*Assigned task*
Pictures must not appear in the copy. Set down exactly the line with "none -> white round brick J2 level 1" and each line after it through the end of the data below.

────────────────────────────────────────

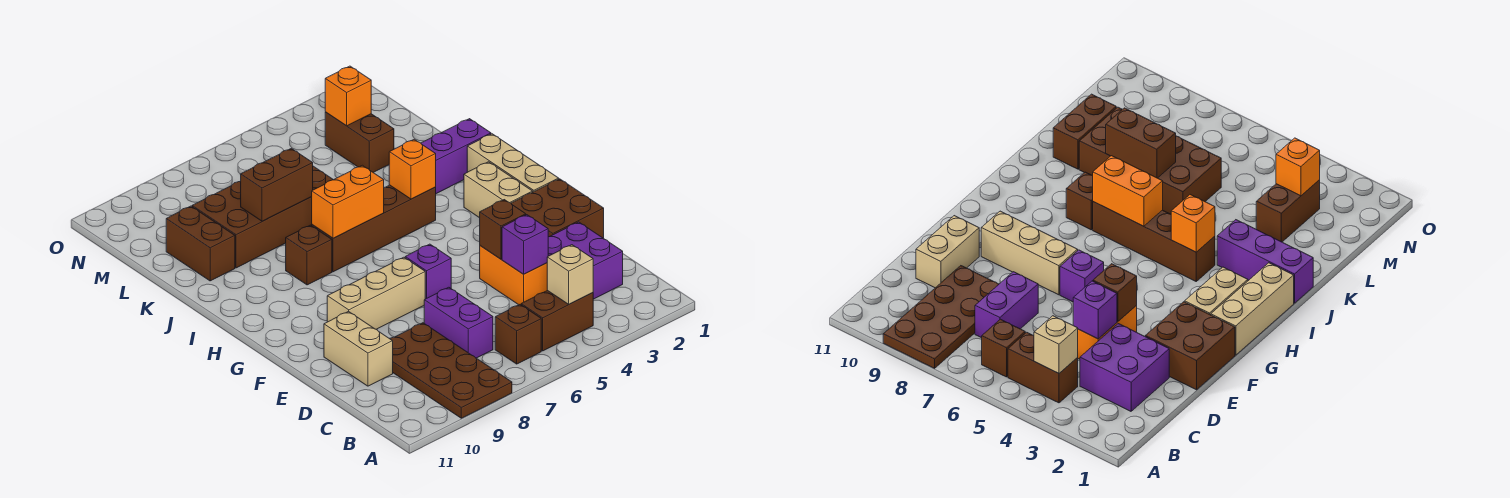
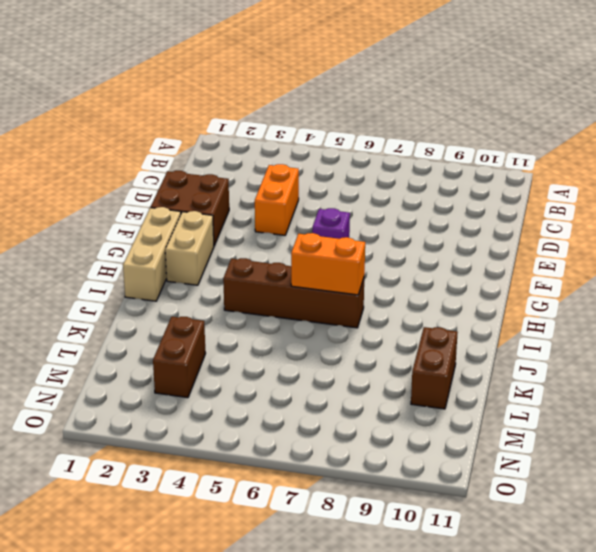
none -> brown plate A8:D9 level 1
none -> brown brick B4:B5 level 1
none -> brown brick B6 level 1

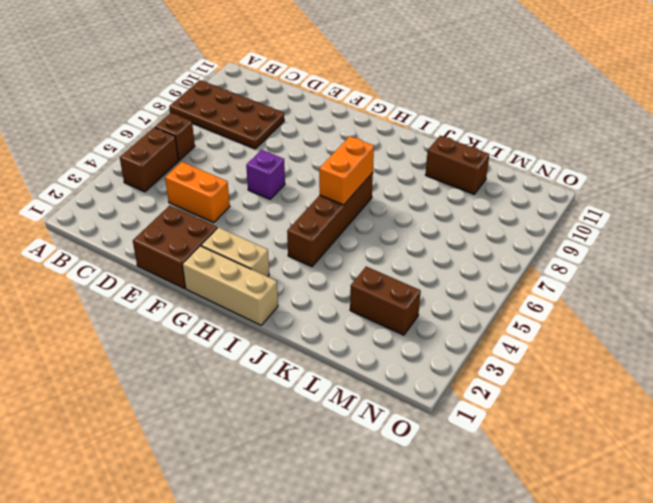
none -> purple brick C2:D3 level 1
none -> purple brick C7:D7 level 1
none -> tan brick D10:E10 level 1

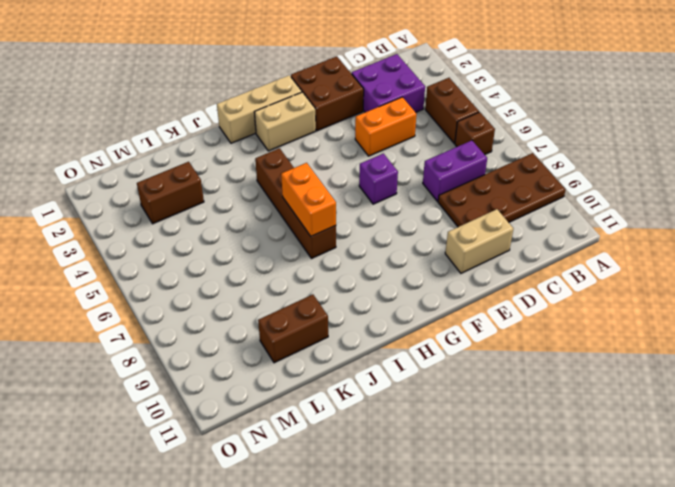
none -> tan brick F7:F9 level 1
none -> brown brick I8 level 1
none -> purple brick J1:J3 level 1

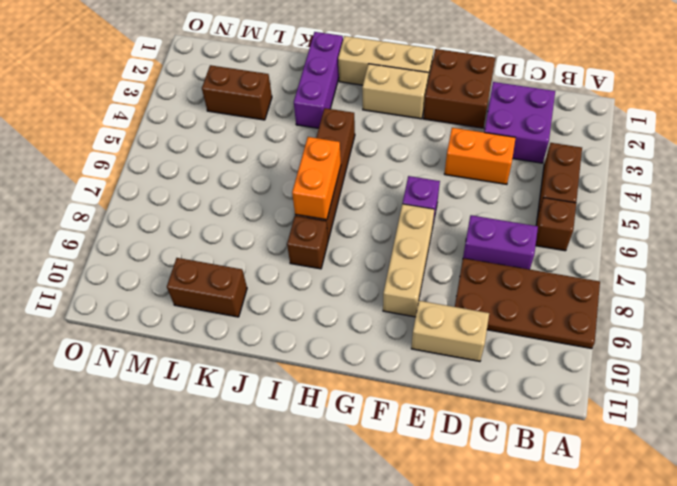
none -> brown brick K6:L9 level 1
none -> tan brick B4 level 2
none -> purple brick D4 level 2

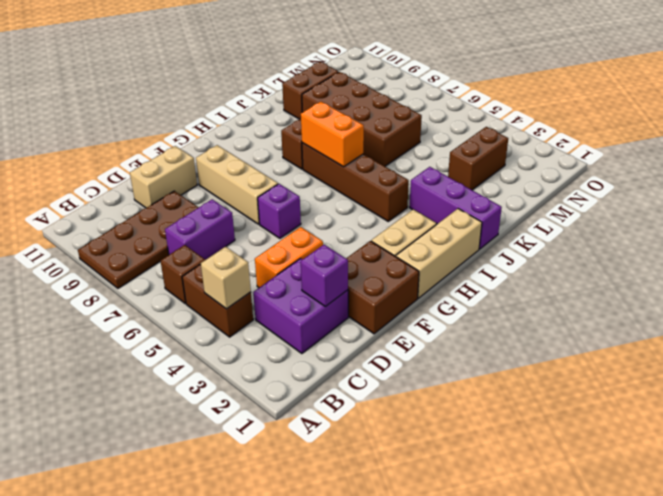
purple brick D2 level 2 -> purple brick D4 level 2
none -> brown brick E4 level 2
none -> orange brick I4 level 2
none -> brown brick K7:K8 level 2

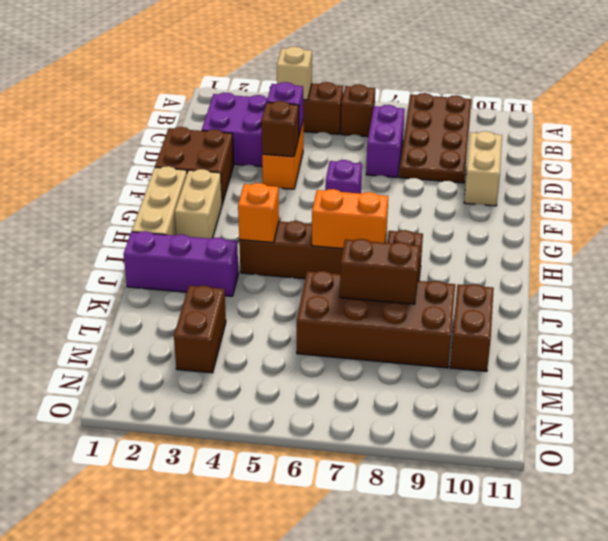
none -> tan brick F7:F9 level 1
none -> orange brick M3 level 2

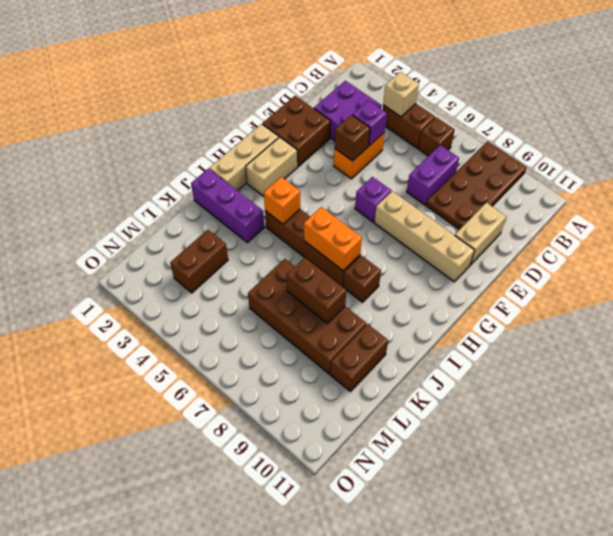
tan brick F7:F10 level 1 -> tan brick F7:F9 level 1
none -> orange brick M3 level 2

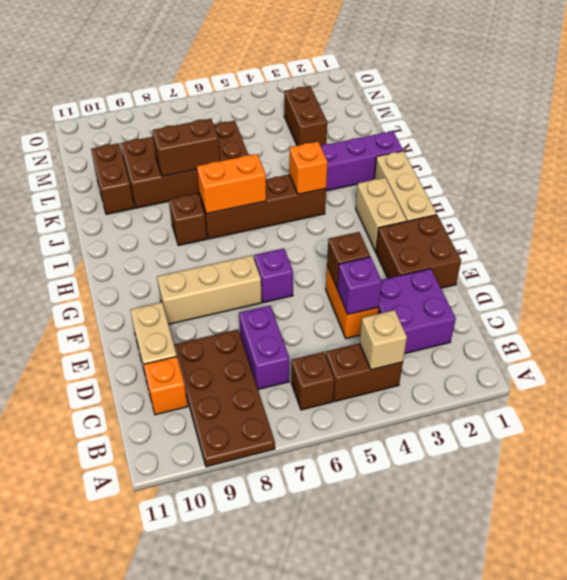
orange brick C10 level 1 -> orange brick M3 level 2

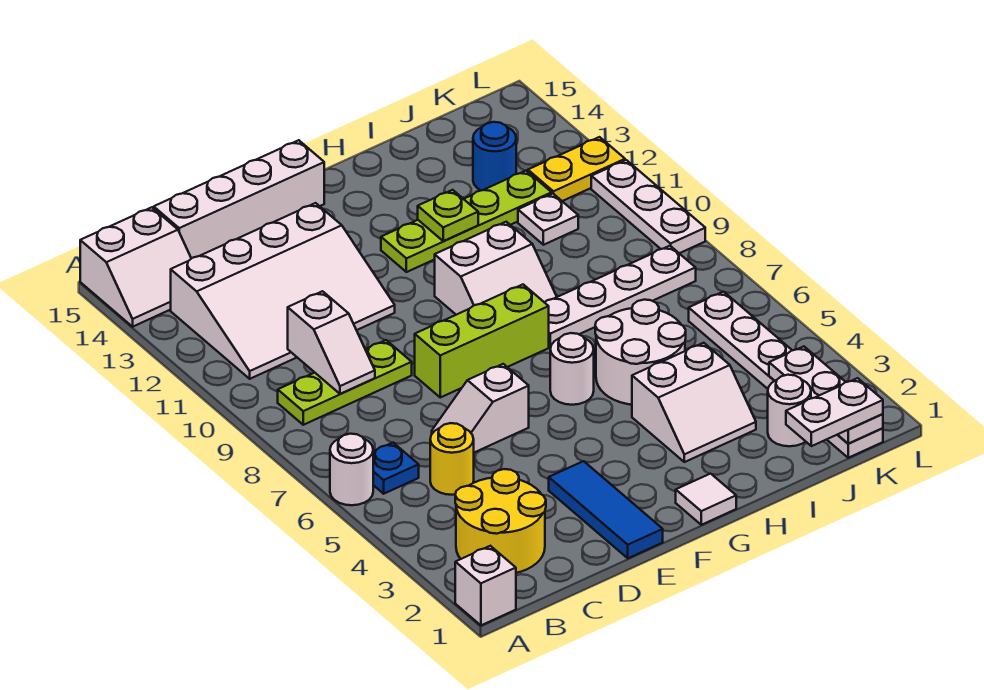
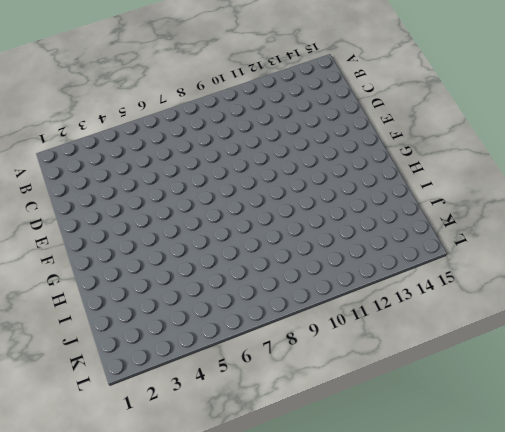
none -> white brick A1 level 1
none -> white round brick A6 level 1
none -> white slope A14:B15 level 1 top 15

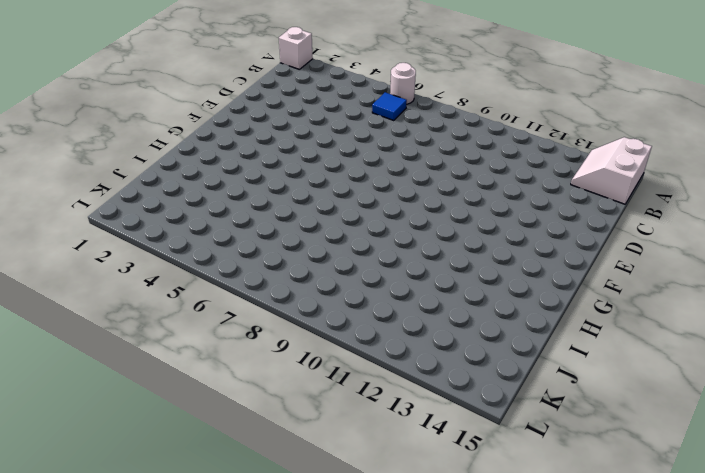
blue tile B6 level 1 -> blue plate B6 level 1
none -> yellow round brick B2:C3 level 1
none -> lime plate B9:D9 level 1
none -> white slope B11:E13 level 1 top 13

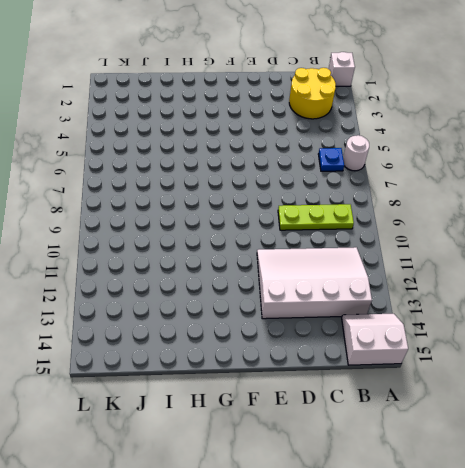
none -> yellow round brick C5 level 1
none -> white brick C15:F15 level 1
none -> white slope D6:E6 level 1 top E

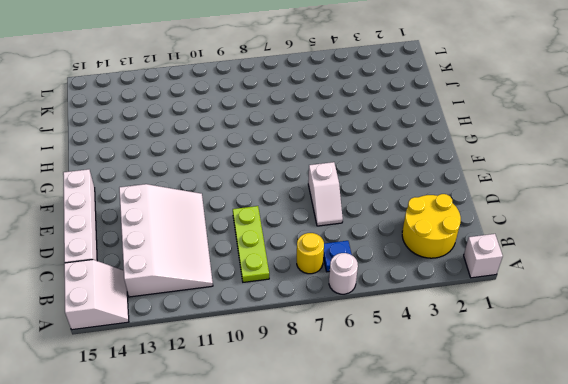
yellow round brick B7 level 1 -> yellow round brick C5 level 1
none -> blue tile E1:E3 level 1
none -> lime brick E8:G8 level 1
none -> white tile G1 level 1

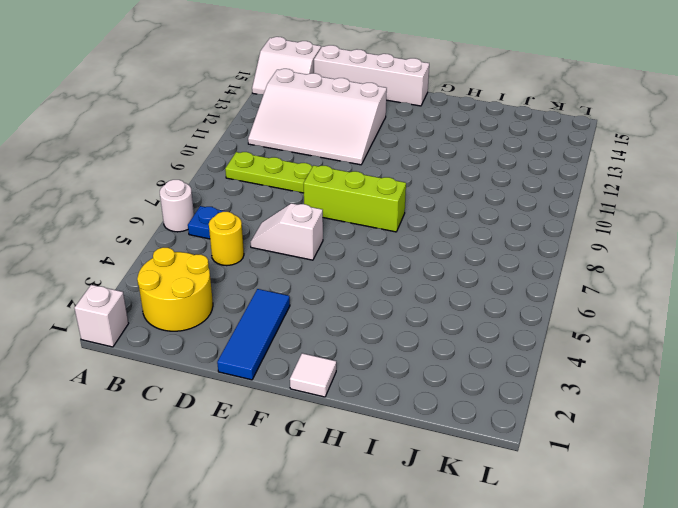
none -> white round brick G6 level 1
none -> white slope G9:H10 level 1 top 10
none -> lime plate G12:J12 level 1

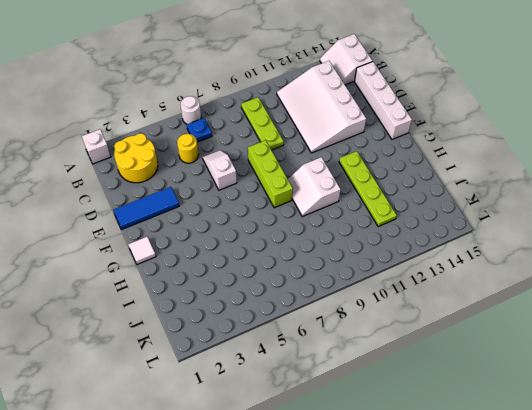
none -> white round brick G6 level 1
none -> white slope H3:I4 level 1 top 4
none -> white round brick H5:I6 level 1

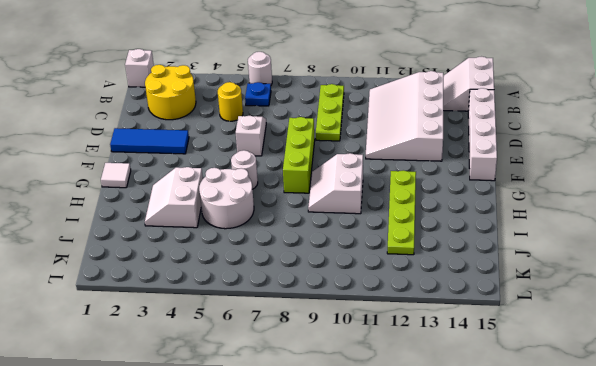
none -> white plate H8:K8 level 1
none -> white round brick J2 level 1
none -> white plate J11 level 1

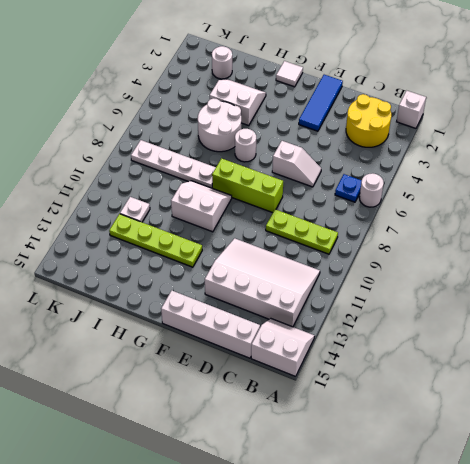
none -> yellow round brick C5 level 1
none -> blue round brick J13 level 1
none -> white plate K1:K6 level 1

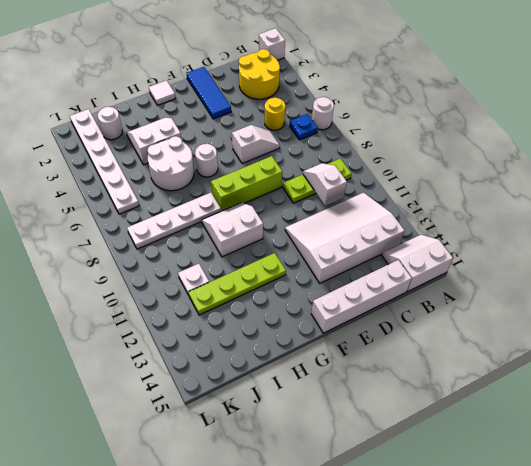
none -> blue round brick J13 level 1
none -> yellow plate K12:L12 level 1
none -> white plate L9:L11 level 1

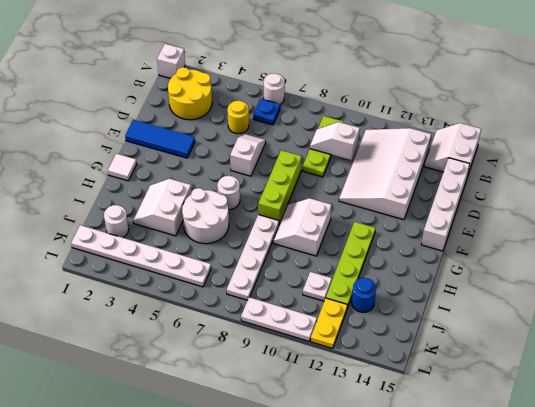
none -> lime plate H12 level 2
none -> white plate K1:K3 level 2
none -> white plate J1:K1 level 3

────────────────────────────────────────

*Task solution*
none -> white round brick J2 level 1
none -> white plate J11 level 1

none -> yellow round brick C5 level 1
none -> blue round brick J13 level 1
none -> white plate K1:K6 level 1

none -> blue round brick J13 level 1
none -> yellow plate K12:L12 level 1
none -> white plate L9:L11 level 1

none -> lime plate H12 level 2
none -> white plate K1:K3 level 2
none -> white plate J1:K1 level 3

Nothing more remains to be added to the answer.